■ Supplied data:

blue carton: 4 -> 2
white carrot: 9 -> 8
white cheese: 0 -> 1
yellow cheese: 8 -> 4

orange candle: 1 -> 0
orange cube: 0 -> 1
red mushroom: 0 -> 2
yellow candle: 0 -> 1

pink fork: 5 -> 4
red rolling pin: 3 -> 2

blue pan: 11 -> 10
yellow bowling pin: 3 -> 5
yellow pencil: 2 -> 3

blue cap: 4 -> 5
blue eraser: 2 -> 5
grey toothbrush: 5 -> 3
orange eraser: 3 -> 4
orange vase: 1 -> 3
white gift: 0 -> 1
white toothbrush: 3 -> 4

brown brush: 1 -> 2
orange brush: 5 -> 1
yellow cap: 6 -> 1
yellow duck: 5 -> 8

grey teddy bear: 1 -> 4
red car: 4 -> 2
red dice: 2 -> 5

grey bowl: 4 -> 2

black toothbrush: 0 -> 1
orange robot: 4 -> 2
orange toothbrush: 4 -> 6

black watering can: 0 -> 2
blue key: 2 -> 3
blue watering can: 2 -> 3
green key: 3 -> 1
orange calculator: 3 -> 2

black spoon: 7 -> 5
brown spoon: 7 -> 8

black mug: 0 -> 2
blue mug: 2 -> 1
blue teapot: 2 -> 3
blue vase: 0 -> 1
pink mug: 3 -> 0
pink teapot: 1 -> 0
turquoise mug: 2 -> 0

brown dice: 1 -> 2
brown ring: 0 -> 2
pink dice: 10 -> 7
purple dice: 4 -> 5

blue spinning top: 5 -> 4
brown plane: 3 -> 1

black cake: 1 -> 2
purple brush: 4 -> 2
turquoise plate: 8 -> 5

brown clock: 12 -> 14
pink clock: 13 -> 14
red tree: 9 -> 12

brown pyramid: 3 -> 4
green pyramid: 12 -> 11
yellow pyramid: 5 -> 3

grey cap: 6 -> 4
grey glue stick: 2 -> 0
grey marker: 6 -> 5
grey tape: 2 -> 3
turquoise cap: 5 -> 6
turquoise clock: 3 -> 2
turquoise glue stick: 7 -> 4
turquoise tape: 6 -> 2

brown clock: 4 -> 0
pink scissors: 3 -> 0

■ Your goal: Nothing in the data above may be skipped; repeat it all exactly.

■ Exercise response:
blue carton: 4 -> 2
white carrot: 9 -> 8
white cheese: 0 -> 1
yellow cheese: 8 -> 4

orange candle: 1 -> 0
orange cube: 0 -> 1
red mushroom: 0 -> 2
yellow candle: 0 -> 1

pink fork: 5 -> 4
red rolling pin: 3 -> 2

blue pan: 11 -> 10
yellow bowling pin: 3 -> 5
yellow pencil: 2 -> 3

blue cap: 4 -> 5
blue eraser: 2 -> 5
grey toothbrush: 5 -> 3
orange eraser: 3 -> 4
orange vase: 1 -> 3
white gift: 0 -> 1
white toothbrush: 3 -> 4

brown brush: 1 -> 2
orange brush: 5 -> 1
yellow cap: 6 -> 1
yellow duck: 5 -> 8

grey teddy bear: 1 -> 4
red car: 4 -> 2
red dice: 2 -> 5

grey bowl: 4 -> 2

black toothbrush: 0 -> 1
orange robot: 4 -> 2
orange toothbrush: 4 -> 6

black watering can: 0 -> 2
blue key: 2 -> 3
blue watering can: 2 -> 3
green key: 3 -> 1
orange calculator: 3 -> 2

black spoon: 7 -> 5
brown spoon: 7 -> 8

black mug: 0 -> 2
blue mug: 2 -> 1
blue teapot: 2 -> 3
blue vase: 0 -> 1
pink mug: 3 -> 0
pink teapot: 1 -> 0
turquoise mug: 2 -> 0

brown dice: 1 -> 2
brown ring: 0 -> 2
pink dice: 10 -> 7
purple dice: 4 -> 5

blue spinning top: 5 -> 4
brown plane: 3 -> 1

black cake: 1 -> 2
purple brush: 4 -> 2
turquoise plate: 8 -> 5

brown clock: 12 -> 14
pink clock: 13 -> 14
red tree: 9 -> 12

brown pyramid: 3 -> 4
green pyramid: 12 -> 11
yellow pyramid: 5 -> 3

grey cap: 6 -> 4
grey glue stick: 2 -> 0
grey marker: 6 -> 5
grey tape: 2 -> 3
turquoise cap: 5 -> 6
turquoise clock: 3 -> 2
turquoise glue stick: 7 -> 4
turquoise tape: 6 -> 2

brown clock: 4 -> 0
pink scissors: 3 -> 0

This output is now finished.